Prompt: From the listing, collect all lines containing the word "house".
»»
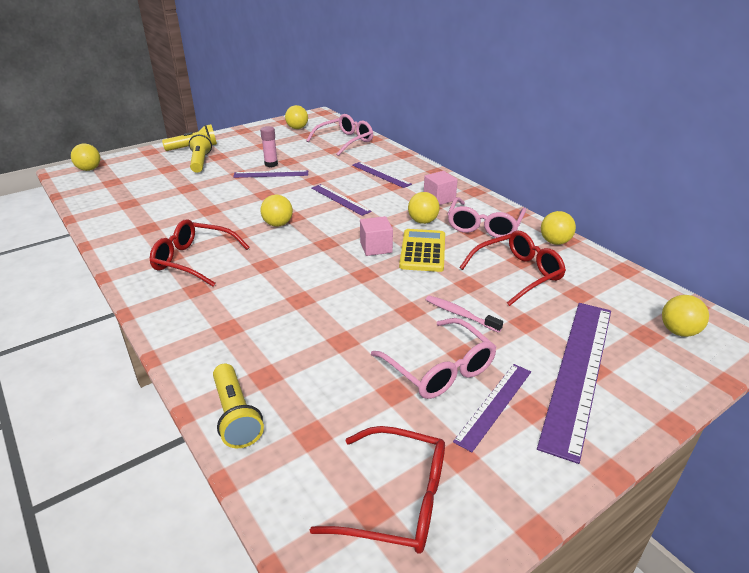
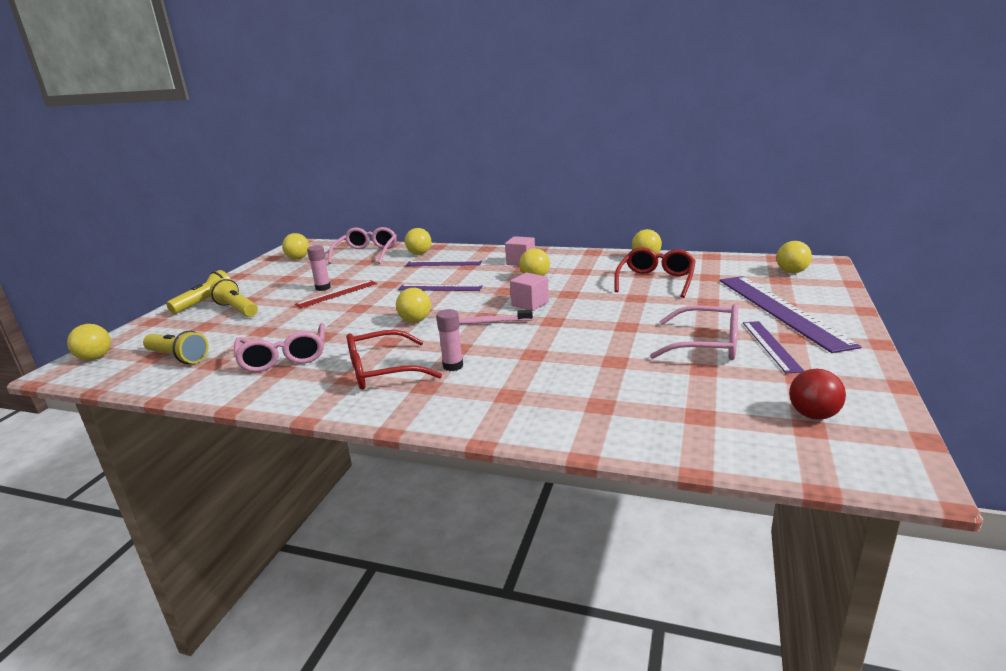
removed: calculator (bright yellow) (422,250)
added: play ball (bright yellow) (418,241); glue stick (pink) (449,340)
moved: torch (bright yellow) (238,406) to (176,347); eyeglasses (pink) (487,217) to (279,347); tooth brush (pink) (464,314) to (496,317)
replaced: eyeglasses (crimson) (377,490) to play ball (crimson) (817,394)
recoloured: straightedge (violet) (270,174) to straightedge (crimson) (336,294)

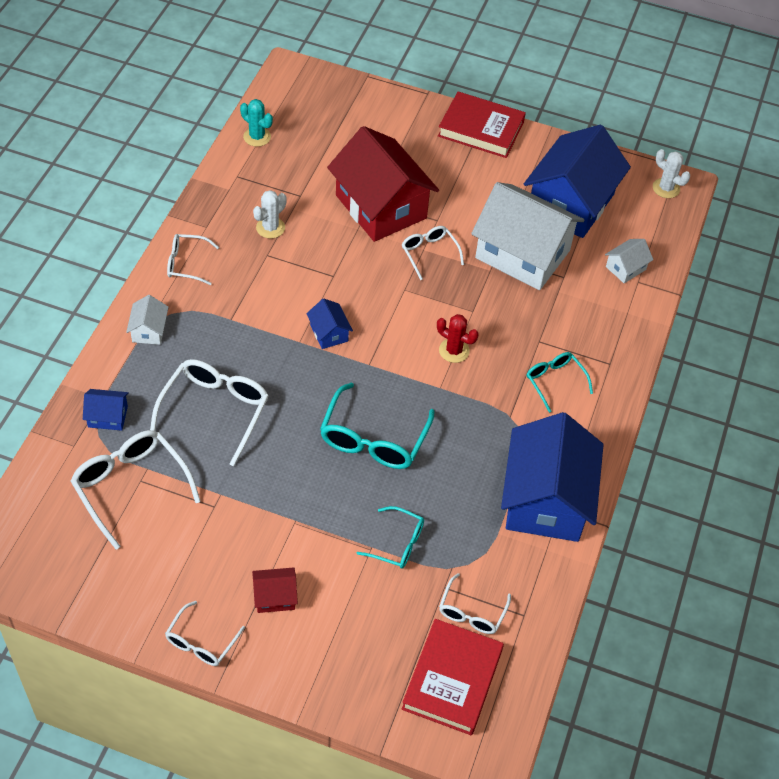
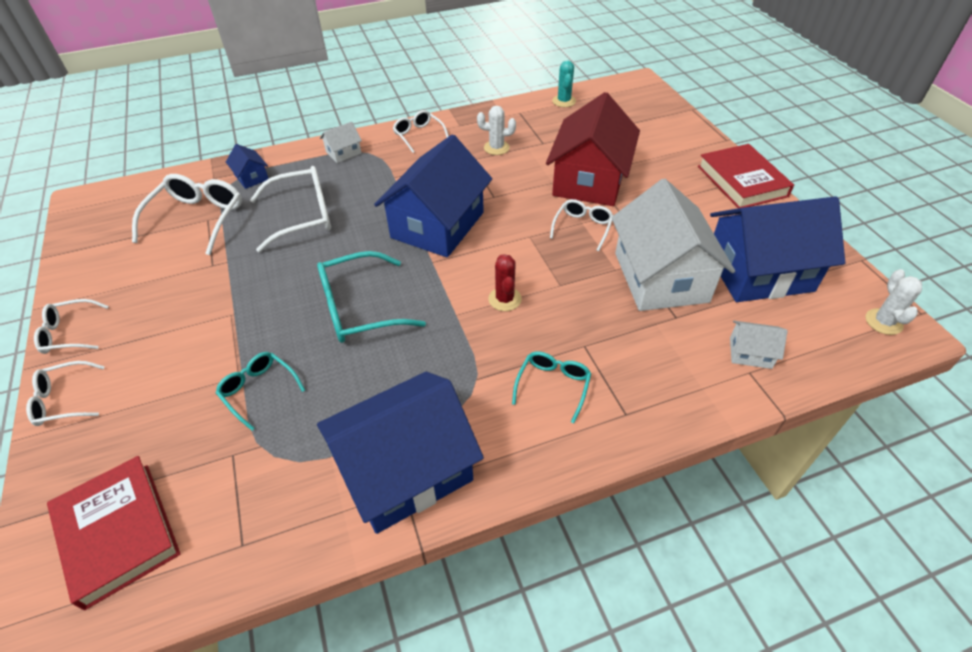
removed: toy house (crimson) (275,590)
moved: eyeglasses (pure white) (475,603) to (65,393)
turned: book (crimson) (453,677) = (113,533) 75 degrees clockwise; eyeglasses (teal) (390,537) = (260,391) 150 degrees clockwise
resized: toy house (blue) (329,323) = (433,196) x2.39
««
Exercise response:
removed: toy house (crimson) (275,590)
resized: toy house (blue) (329,323) = (433,196) x2.39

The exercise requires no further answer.